Recorded data -
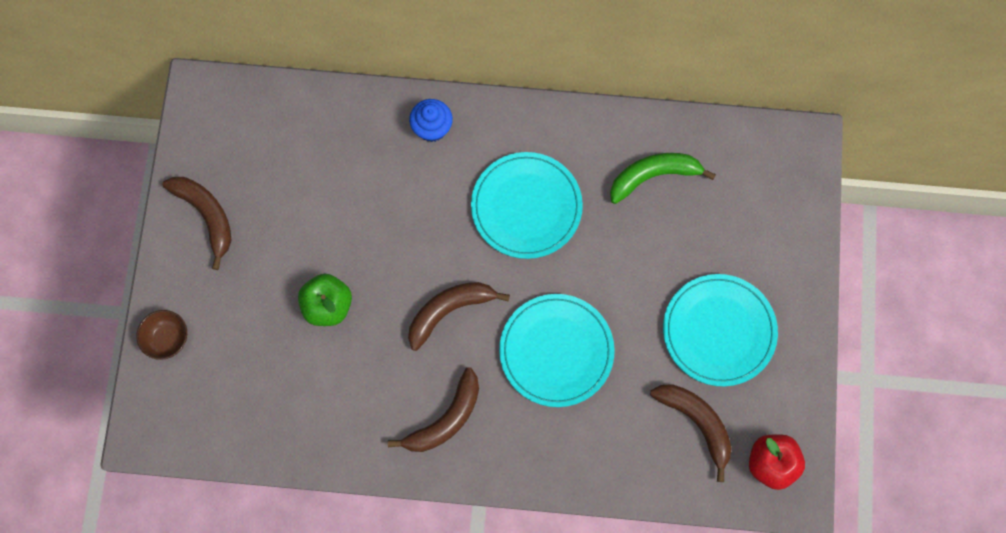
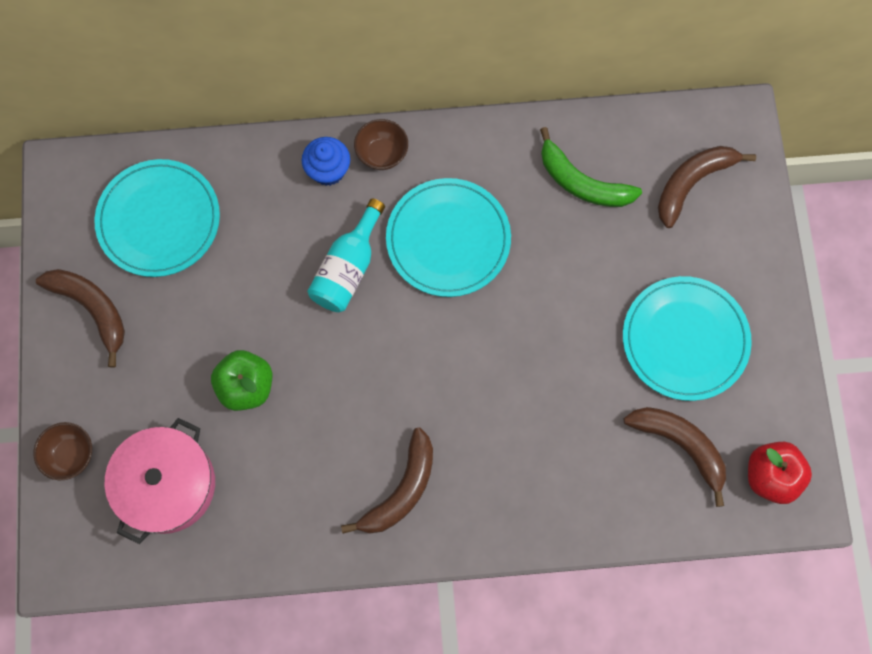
camera: 10 degrees left, 0 degrees up
brown banana [408,282,510,351] -> brown banana moved to [658,146,756,228]
turquoise plate [499,294,615,407] -> turquoise plate moved to [94,159,220,277]
green banana [610,153,716,204] -> green banana turned 120 degrees counterclockwise [540,127,642,207]
none -> pink pot [105,418,215,544]
none -> turquoise bottle [307,198,385,312]
none -> brown bowl [354,119,408,170]

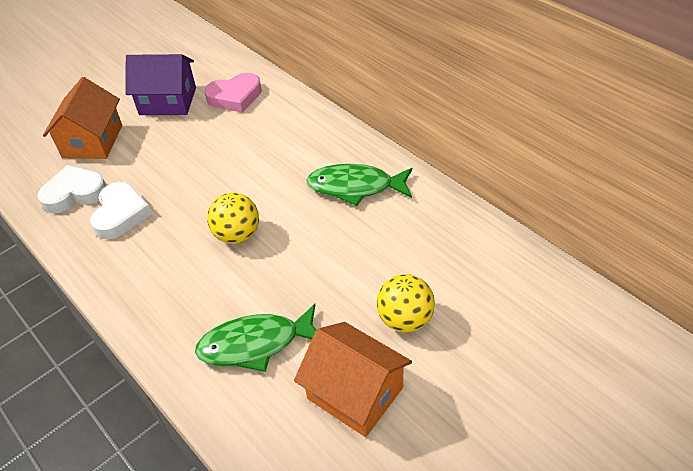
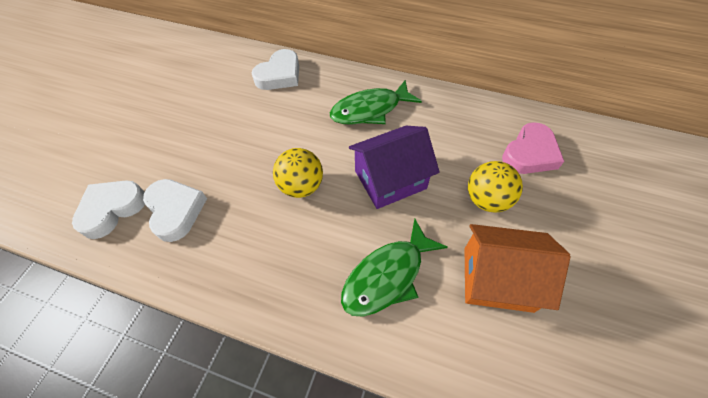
camera: 30 degrees left, 10 degrees up
orange house [43,77,122,159] -> none
purple house [126,54,196,115] -> purple house moved to [349,126,440,209]
pink heart [204,73,262,113] -> pink heart moved to [502,122,564,174]
none -> white heart [252,49,299,90]

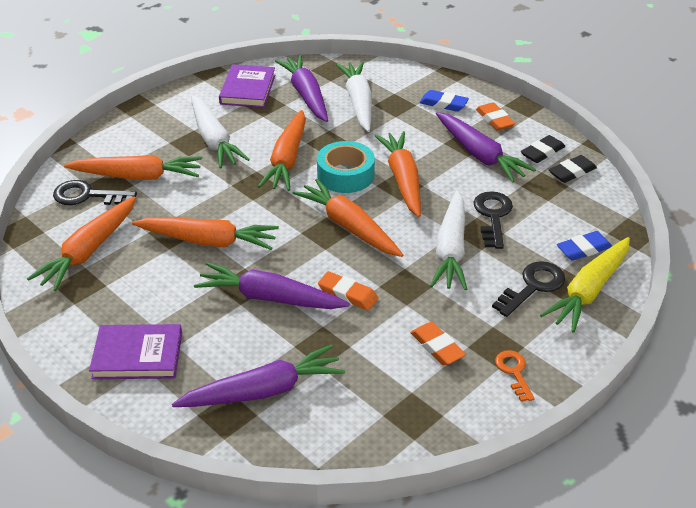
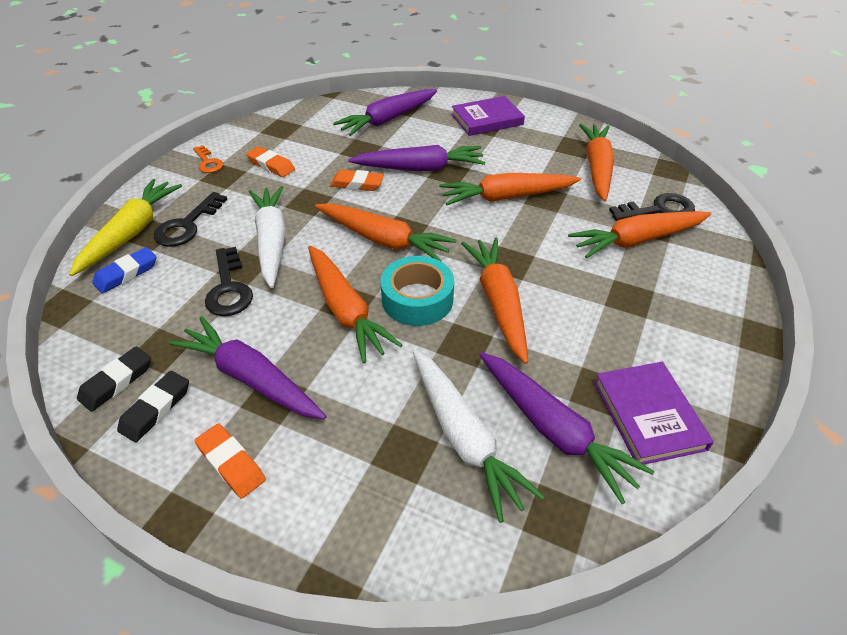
camera: 160 degrees right, 5 degrees up
white carrot [191,95,250,169] -> none
blue eraser [419,90,469,112] -> none

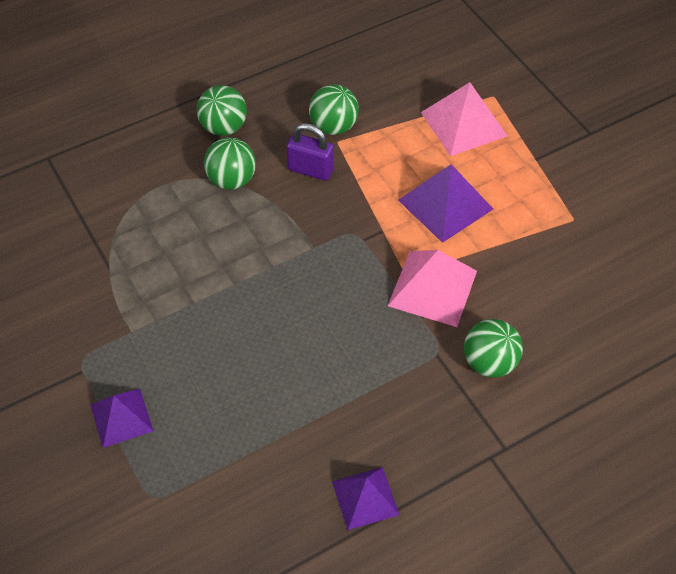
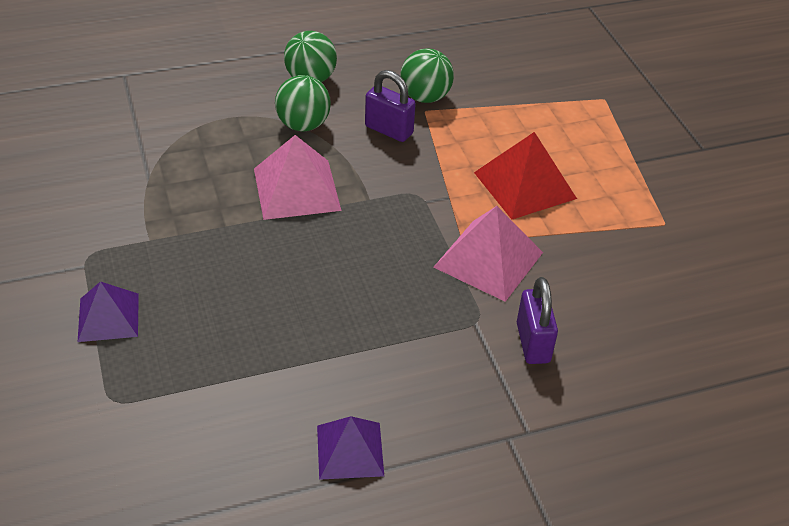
camera: 10 degrees right, 10 degrees down
purple pyramid [398,164,493,243] -> red pyramid [474,132,577,219]
pink pyramid [421,82,507,156] -> pink pyramid moved to [254,135,341,220]
green ball [464,319,523,377] -> purple padlock [517,277,558,364]

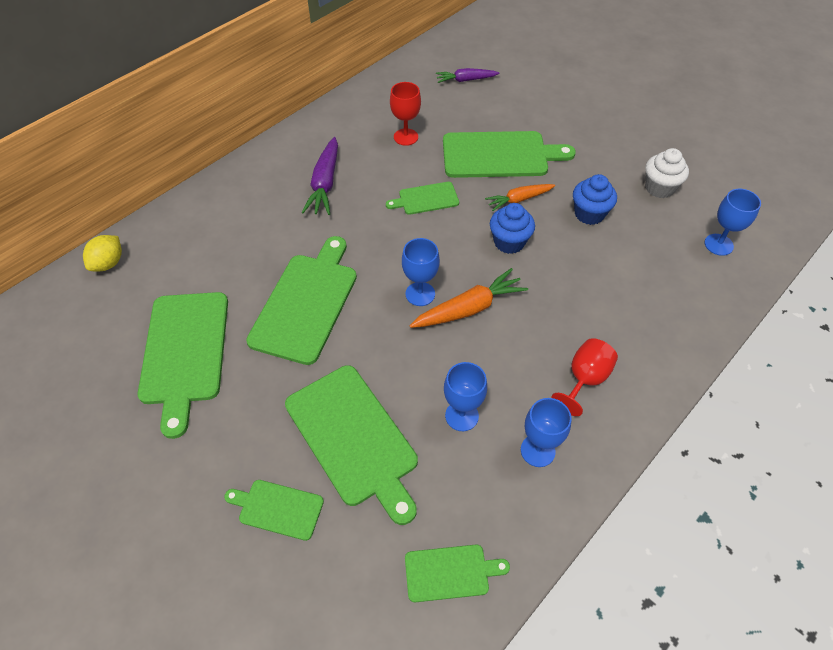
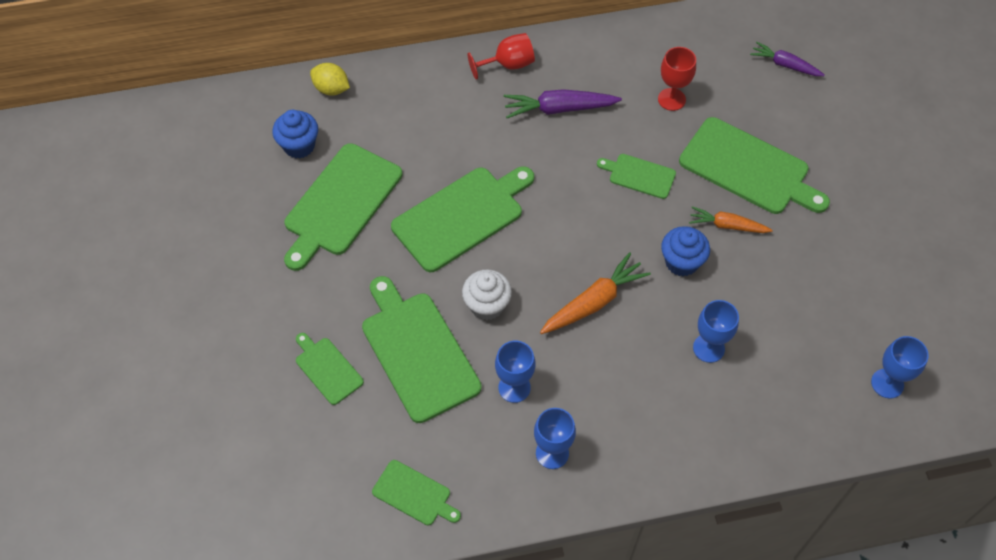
camera: 35 degrees right, 5 degrees up
yellow lemon [83,235,122,271] -> yellow lemon turned 60 degrees clockwise [310,63,350,96]
green cutting board [285,365,418,525] -> green cutting board turned 150 degrees clockwise [362,276,482,423]
purple carrot [301,137,338,215] -> purple carrot turned 45 degrees clockwise [504,89,622,118]
blue goblet [402,238,440,306] -> blue goblet moved to [693,300,739,363]
orange carrot [409,268,528,328] -> orange carrot turned 45 degrees counterclockwise [540,252,651,334]
red goblet [551,338,618,416] -> red goblet moved to [467,33,535,80]
blue cupcake [573,174,617,225] -> blue cupcake moved to [272,110,318,159]
white cupcake [645,148,689,198] -> white cupcake moved to [462,270,512,320]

What the task requires -
Word for word, retype the lines in the entries above that run from the one with "none -> brown bowl [354,119,408,170]" through the one with "camera: 160 degrees right, 5 degrees up". Both ends count; pictures do not.

Answer for this exercise -
none -> brown bowl [354,119,408,170]

camera: 30 degrees left, 10 degrees up
orange house [43,77,122,159] -> none
purple house [126,54,196,115] -> purple house moved to [349,126,440,209]
pink heart [204,73,262,113] -> pink heart moved to [502,122,564,174]
none -> white heart [252,49,299,90]

camera: 160 degrees right, 5 degrees up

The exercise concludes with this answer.